(What you will do) State how many lines in the rows below contain the string "treble", and give only the number.

(Entries provided)
- - - -

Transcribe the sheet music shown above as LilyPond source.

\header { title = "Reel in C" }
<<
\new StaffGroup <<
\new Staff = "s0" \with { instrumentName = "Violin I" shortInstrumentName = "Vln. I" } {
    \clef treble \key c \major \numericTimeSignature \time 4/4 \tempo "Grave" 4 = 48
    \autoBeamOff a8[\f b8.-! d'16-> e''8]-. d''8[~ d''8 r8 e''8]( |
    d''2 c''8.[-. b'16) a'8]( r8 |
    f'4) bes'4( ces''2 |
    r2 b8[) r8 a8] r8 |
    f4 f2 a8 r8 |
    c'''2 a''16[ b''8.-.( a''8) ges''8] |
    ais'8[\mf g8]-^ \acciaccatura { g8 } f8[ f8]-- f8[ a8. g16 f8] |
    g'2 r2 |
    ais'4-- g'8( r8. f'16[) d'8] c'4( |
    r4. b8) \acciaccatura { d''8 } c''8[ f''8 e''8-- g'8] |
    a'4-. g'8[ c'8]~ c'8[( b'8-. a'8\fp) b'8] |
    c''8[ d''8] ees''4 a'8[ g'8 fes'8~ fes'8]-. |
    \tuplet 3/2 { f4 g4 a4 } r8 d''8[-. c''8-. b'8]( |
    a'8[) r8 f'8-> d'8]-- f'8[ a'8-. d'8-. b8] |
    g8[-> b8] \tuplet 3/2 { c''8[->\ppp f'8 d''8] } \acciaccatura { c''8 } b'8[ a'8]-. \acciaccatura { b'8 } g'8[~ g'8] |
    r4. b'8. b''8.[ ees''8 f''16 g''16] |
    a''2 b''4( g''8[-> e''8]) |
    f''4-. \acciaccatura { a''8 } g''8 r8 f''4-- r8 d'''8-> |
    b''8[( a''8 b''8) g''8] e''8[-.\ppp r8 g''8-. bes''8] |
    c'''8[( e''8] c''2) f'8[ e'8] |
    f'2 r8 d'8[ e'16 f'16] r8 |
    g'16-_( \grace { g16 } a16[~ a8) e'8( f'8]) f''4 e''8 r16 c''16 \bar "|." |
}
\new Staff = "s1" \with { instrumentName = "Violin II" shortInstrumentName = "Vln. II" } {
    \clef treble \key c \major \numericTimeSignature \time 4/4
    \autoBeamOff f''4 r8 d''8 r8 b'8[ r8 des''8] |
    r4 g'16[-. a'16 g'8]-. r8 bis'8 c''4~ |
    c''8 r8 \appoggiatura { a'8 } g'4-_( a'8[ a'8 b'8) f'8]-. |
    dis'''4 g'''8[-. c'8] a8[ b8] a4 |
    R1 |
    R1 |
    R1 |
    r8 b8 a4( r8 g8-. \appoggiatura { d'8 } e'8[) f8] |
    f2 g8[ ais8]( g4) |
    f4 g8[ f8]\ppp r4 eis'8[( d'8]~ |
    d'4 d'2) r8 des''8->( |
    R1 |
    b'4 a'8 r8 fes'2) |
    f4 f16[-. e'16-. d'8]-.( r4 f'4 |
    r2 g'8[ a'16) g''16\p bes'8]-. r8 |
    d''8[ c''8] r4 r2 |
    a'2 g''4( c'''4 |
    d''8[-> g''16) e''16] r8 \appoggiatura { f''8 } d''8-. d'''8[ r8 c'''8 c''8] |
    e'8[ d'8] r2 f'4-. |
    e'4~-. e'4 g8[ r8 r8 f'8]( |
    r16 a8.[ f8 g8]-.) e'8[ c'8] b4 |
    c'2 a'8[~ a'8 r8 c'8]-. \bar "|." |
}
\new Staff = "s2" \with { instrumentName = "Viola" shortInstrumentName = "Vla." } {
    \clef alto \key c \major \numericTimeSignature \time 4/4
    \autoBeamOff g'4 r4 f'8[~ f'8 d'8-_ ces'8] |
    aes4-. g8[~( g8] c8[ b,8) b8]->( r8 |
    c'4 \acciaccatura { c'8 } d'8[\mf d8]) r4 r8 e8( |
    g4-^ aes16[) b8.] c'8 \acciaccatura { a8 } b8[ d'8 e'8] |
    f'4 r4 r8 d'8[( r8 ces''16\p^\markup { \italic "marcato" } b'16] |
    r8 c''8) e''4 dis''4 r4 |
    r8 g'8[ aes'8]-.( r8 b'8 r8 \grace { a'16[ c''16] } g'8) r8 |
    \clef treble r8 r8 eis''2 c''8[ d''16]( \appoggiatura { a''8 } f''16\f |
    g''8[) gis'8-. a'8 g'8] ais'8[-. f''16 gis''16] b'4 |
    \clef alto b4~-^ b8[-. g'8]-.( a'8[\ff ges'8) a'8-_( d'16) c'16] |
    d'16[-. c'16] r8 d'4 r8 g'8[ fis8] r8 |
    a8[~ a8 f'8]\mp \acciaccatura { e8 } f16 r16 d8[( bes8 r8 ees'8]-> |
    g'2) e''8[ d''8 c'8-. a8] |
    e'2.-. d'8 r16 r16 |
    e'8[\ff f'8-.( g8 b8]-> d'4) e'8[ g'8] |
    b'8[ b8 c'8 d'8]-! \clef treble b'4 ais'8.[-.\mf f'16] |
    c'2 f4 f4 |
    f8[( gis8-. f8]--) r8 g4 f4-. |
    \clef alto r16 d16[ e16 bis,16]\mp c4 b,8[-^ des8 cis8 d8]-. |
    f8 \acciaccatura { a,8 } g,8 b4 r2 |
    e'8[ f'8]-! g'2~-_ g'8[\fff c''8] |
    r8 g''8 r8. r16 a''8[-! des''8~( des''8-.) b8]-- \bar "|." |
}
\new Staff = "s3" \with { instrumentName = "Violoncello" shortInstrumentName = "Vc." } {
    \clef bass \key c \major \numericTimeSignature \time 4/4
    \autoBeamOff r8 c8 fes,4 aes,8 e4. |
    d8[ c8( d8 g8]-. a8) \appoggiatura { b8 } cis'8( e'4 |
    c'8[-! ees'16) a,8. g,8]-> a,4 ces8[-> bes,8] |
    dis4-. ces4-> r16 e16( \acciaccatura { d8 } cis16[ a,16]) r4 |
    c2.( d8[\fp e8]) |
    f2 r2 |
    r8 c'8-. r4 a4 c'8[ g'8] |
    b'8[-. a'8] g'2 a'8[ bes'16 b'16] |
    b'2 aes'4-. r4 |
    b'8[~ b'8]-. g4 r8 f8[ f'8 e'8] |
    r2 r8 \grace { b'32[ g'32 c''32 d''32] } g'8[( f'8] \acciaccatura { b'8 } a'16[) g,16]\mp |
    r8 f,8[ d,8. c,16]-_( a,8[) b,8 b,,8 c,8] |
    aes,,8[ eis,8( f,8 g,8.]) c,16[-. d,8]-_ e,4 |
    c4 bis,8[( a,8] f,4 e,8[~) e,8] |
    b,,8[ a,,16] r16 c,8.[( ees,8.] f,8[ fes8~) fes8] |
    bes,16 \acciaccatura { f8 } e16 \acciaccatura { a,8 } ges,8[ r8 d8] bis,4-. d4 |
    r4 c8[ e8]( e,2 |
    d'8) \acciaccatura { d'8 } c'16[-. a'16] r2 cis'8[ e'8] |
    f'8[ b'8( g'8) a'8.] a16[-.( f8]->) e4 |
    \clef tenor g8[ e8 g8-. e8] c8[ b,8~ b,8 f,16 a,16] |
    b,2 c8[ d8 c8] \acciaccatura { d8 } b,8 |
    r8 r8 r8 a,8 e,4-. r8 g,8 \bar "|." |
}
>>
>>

- - - -

(Written solution) 4